- Exercise data -
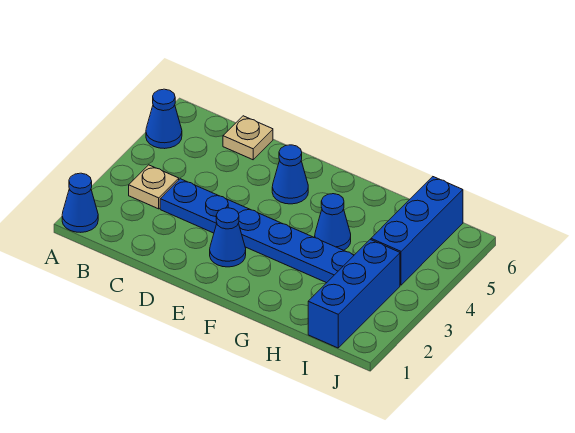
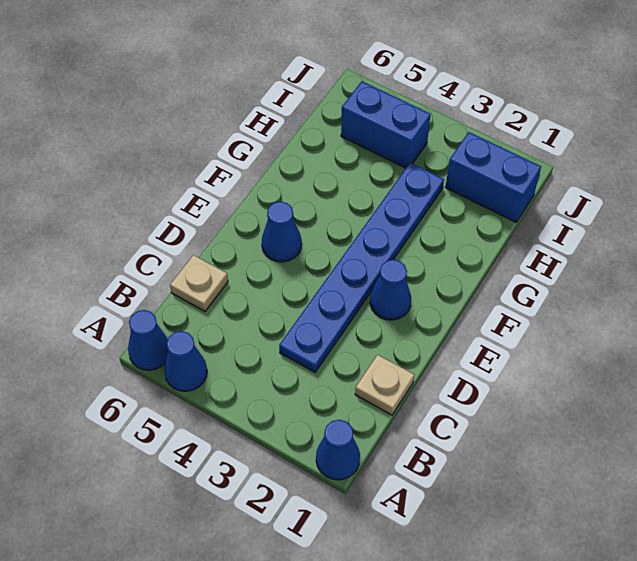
tan plate B3 level 1 -> tan plate C1 level 1
blue cone G4 level 1 -> blue cone A6 level 1
blue brick I1:I3 level 1 -> blue brick I1:I2 level 1
blue brick I4:I6 level 1 -> blue brick I4:I5 level 1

- Exercise instructions -
Only the lines from the one with "blue cone G4 level 1 -> blue cone A6 level 1" through the final line above belong in the answer, each reproduced word for word.

- Expected answer -
blue cone G4 level 1 -> blue cone A6 level 1
blue brick I1:I3 level 1 -> blue brick I1:I2 level 1
blue brick I4:I6 level 1 -> blue brick I4:I5 level 1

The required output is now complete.